Output every entry below word for word, without its pictures.

Before-and-after object listings:
*-*-*

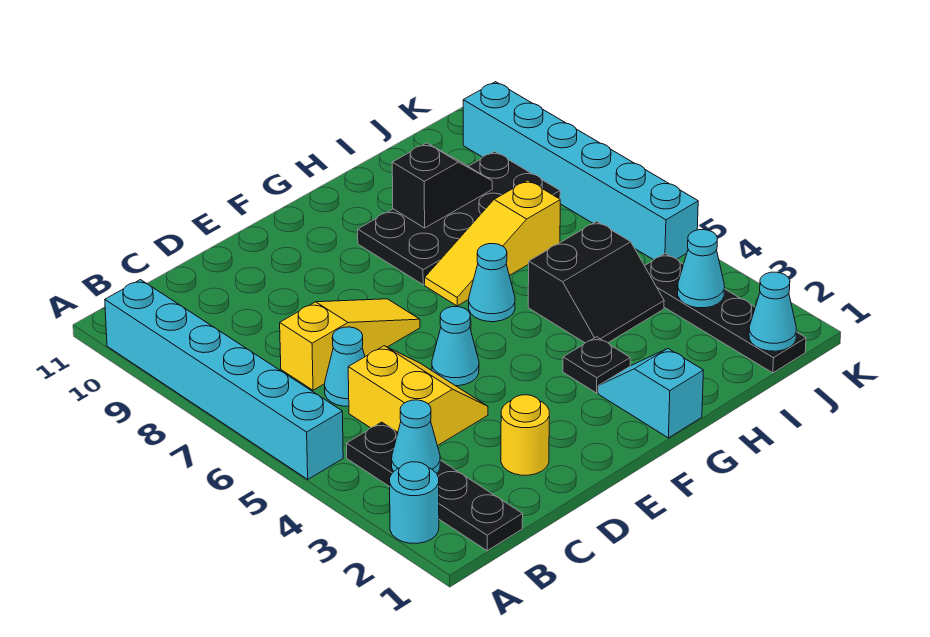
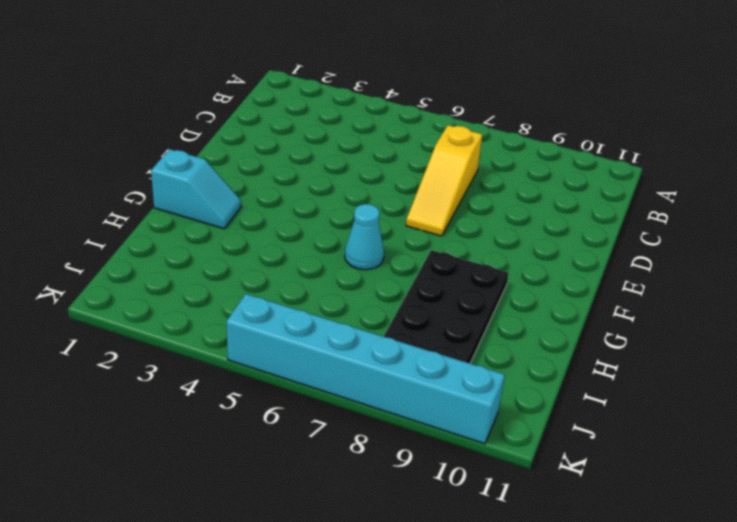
none -> cyan round brick A2 level 1
none -> cyan brick A5:A10 level 1
none -> black plate B1:B4 level 1

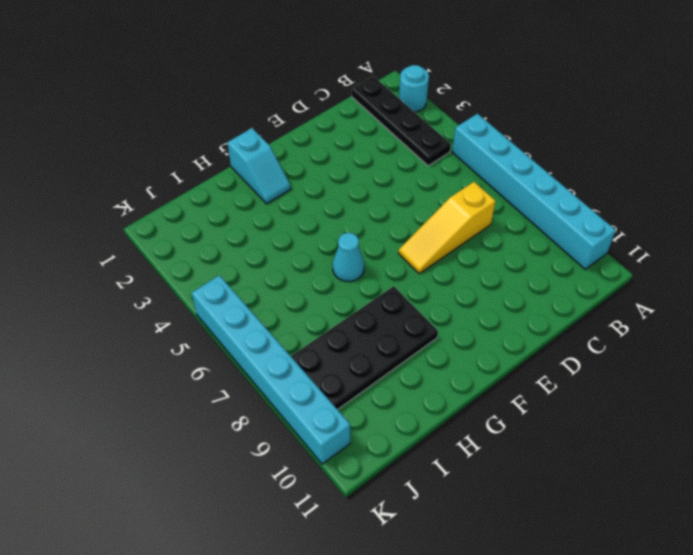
none -> yellow slope C4:D5 level 1 top C
none -> cyan cone C6 level 1
none -> yellow round brick D2 level 1

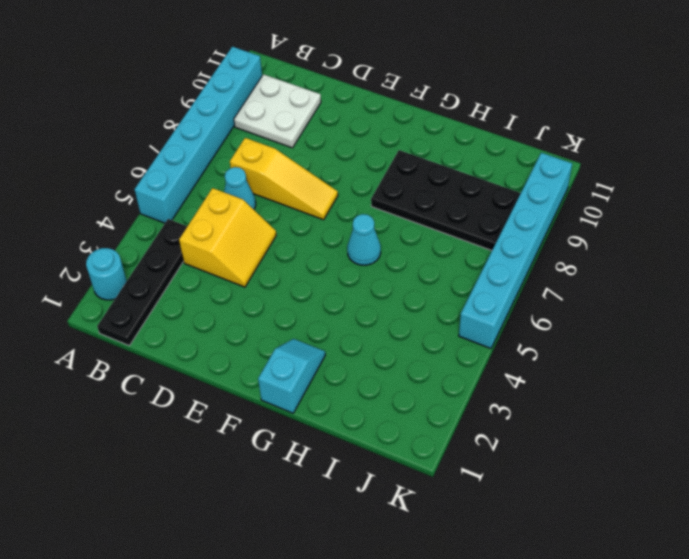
white plate B9:C10 level 1 -> none
none -> yellow round brick D2 level 1
none -> cyan cone E5 level 1
none -> black plate G3 level 1

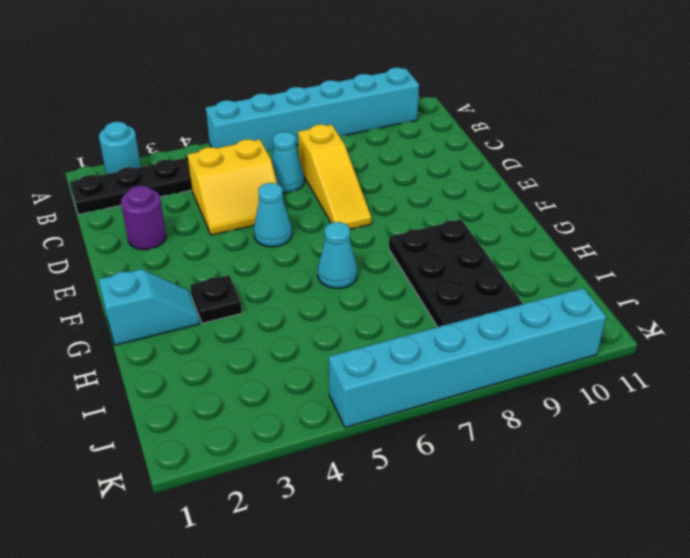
purple round brick D2 level 1 -> yellow round brick D2 level 1
none -> yellow slope G7:I7 level 1 top I
none -> black slope H4:I5 level 1 top 5
none -> black plate J1:J4 level 1

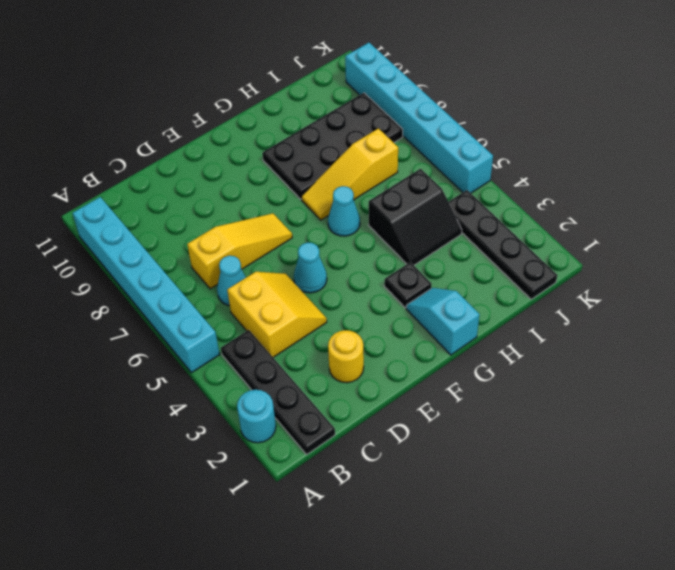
none -> cyan cone B3 level 2
none -> black slope H9:I9 level 2 top H
none -> cyan cone J1 level 2

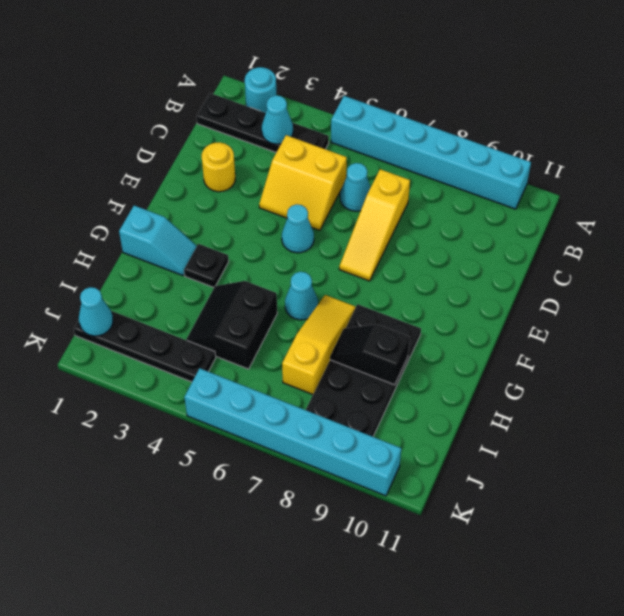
black slope H8:H9 level 2 top 9 -> black slope H9:I9 level 2 top H
none -> cyan cone J3 level 2

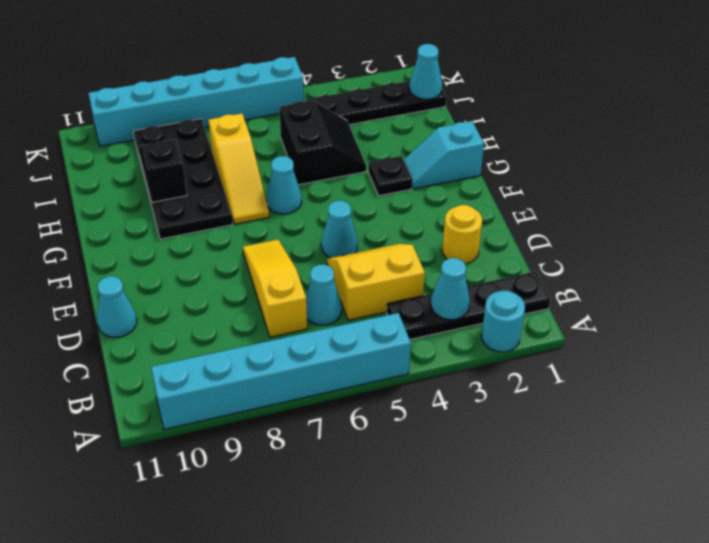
cyan cone D11 level 1 -> cyan cone J3 level 2

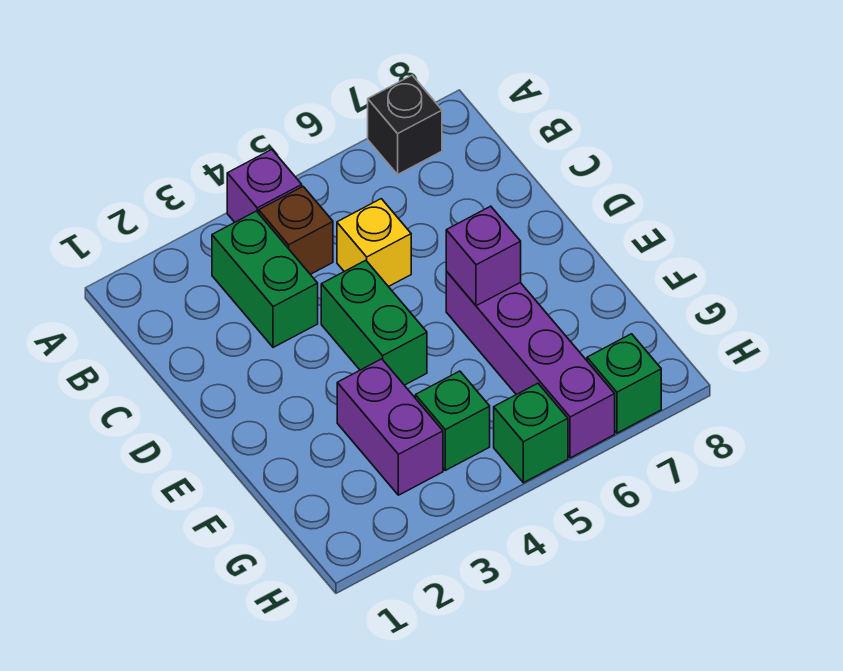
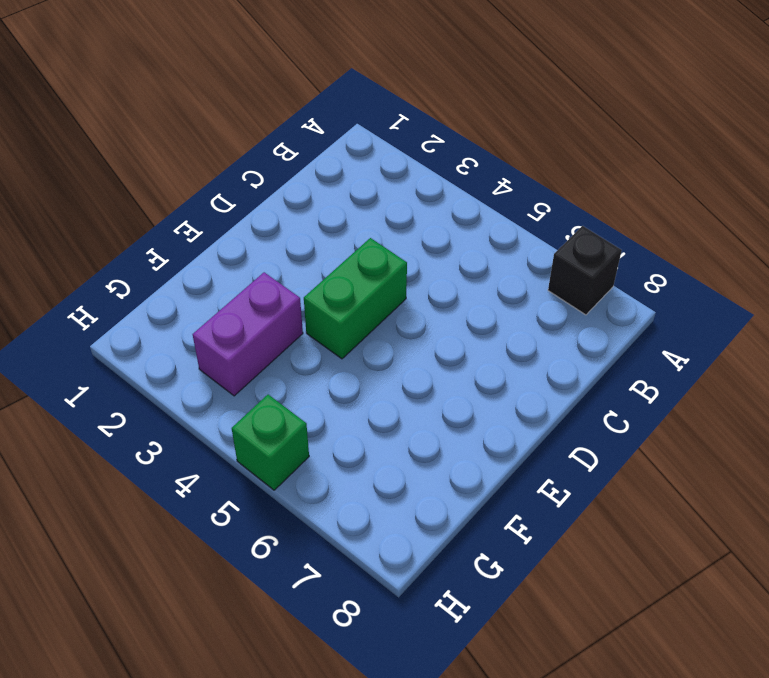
none -> purple brick A4 level 1
none -> green brick B3:C3 level 1
none -> brown brick B4 level 1

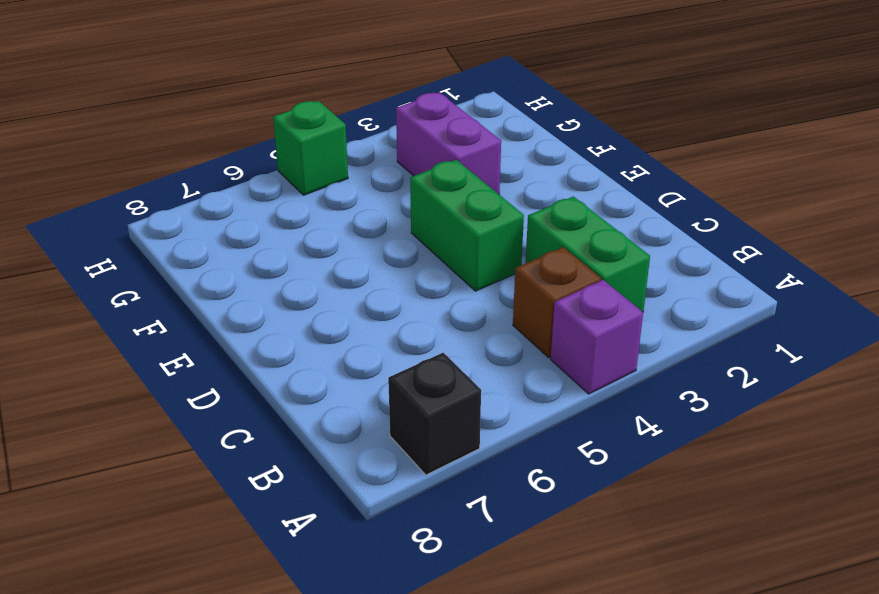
none -> yellow brick C5 level 1
none -> purple brick E6:H6 level 1
none -> green brick G4 level 1

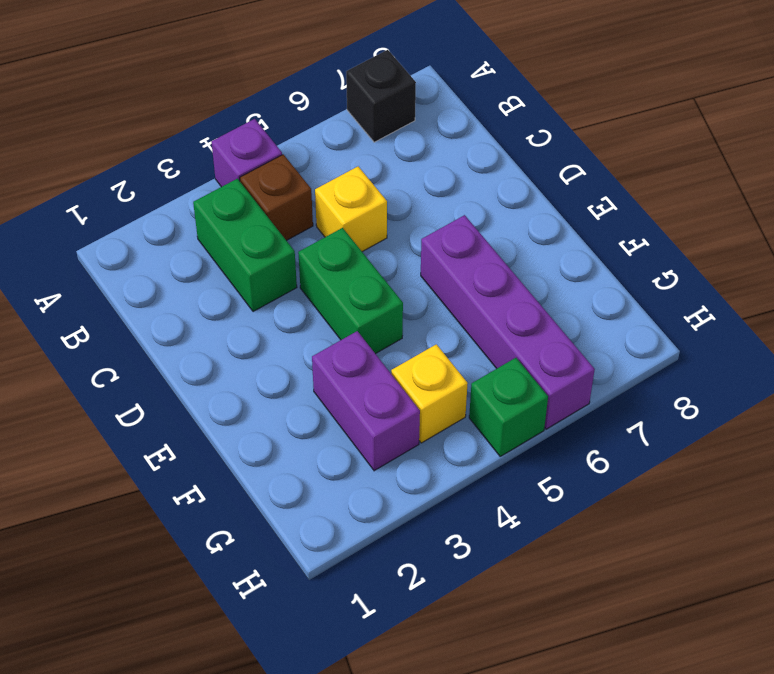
yellow brick G4 level 1 -> green brick G4 level 1
none -> green brick H7 level 1
none -> purple brick E6 level 2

*-*-*

**Result of the exercise**
none -> cyan round brick A2 level 1
none -> cyan brick A5:A10 level 1
none -> black plate B1:B4 level 1

none -> yellow slope C4:D5 level 1 top C
none -> cyan cone C6 level 1
none -> yellow round brick D2 level 1

white plate B9:C10 level 1 -> none
none -> yellow round brick D2 level 1
none -> cyan cone E5 level 1
none -> black plate G3 level 1

purple round brick D2 level 1 -> yellow round brick D2 level 1
none -> yellow slope G7:I7 level 1 top I
none -> black slope H4:I5 level 1 top 5
none -> black plate J1:J4 level 1

none -> cyan cone B3 level 2
none -> black slope H9:I9 level 2 top H
none -> cyan cone J1 level 2

black slope H8:H9 level 2 top 9 -> black slope H9:I9 level 2 top H
none -> cyan cone J3 level 2

cyan cone D11 level 1 -> cyan cone J3 level 2

none -> purple brick A4 level 1
none -> green brick B3:C3 level 1
none -> brown brick B4 level 1

none -> yellow brick C5 level 1
none -> purple brick E6:H6 level 1
none -> green brick G4 level 1

yellow brick G4 level 1 -> green brick G4 level 1
none -> green brick H7 level 1
none -> purple brick E6 level 2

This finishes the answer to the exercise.